Once the line with "orange plate B3 level 1 -> none" is found, repeat exactly that line and every one after it until the data below ends, including the last line.

*INFORMATION PROVIDED:*
☆ ☆ ☆ ☆ ☆ ☆ ☆

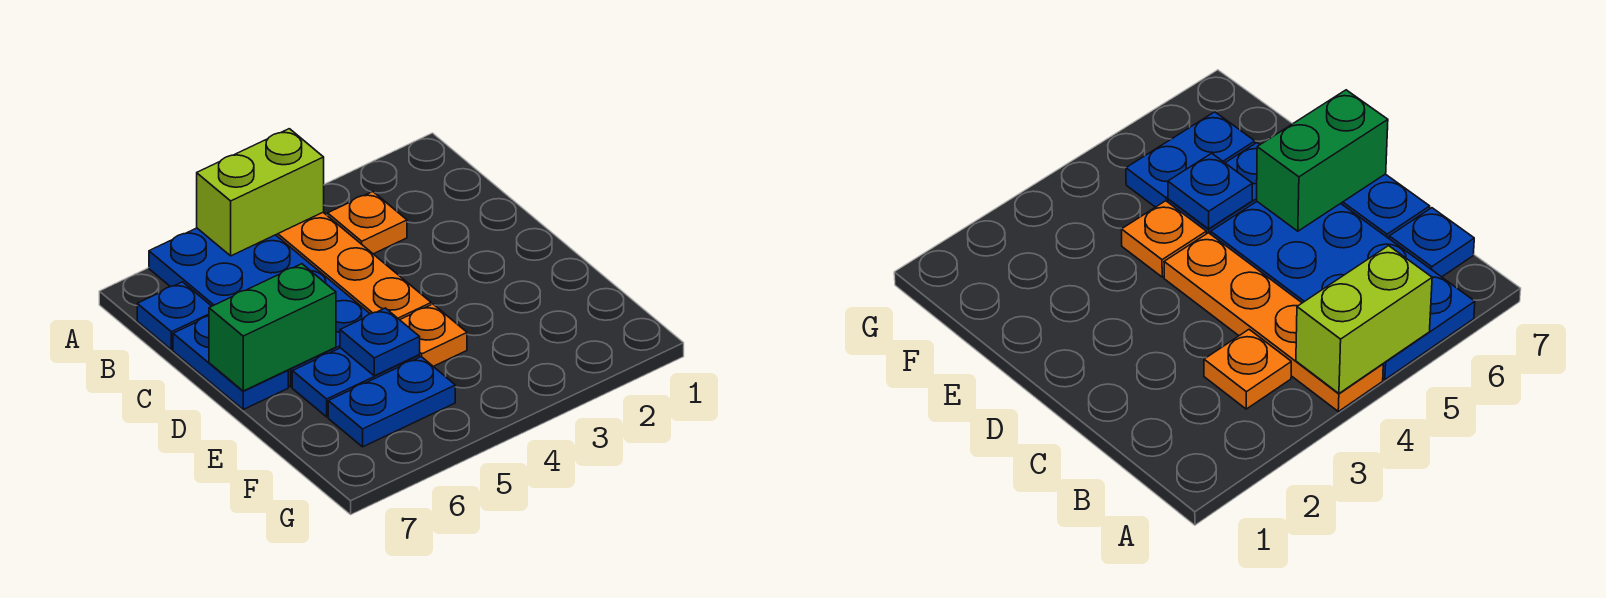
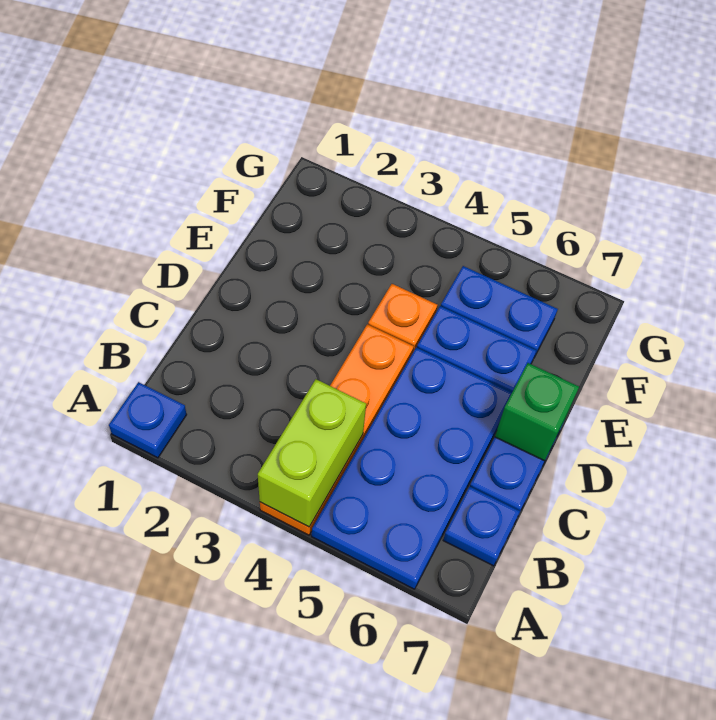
lime brick A4:A5 level 2 -> lime brick A4:B4 level 2
orange plate B3 level 1 -> none
green brick D6:D7 level 2 -> green brick D7 level 2
blue plate E5 level 2 -> blue plate A1 level 1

☆ ☆ ☆ ☆ ☆ ☆ ☆

*YOUR SOLUTION:*
orange plate B3 level 1 -> none
green brick D6:D7 level 2 -> green brick D7 level 2
blue plate E5 level 2 -> blue plate A1 level 1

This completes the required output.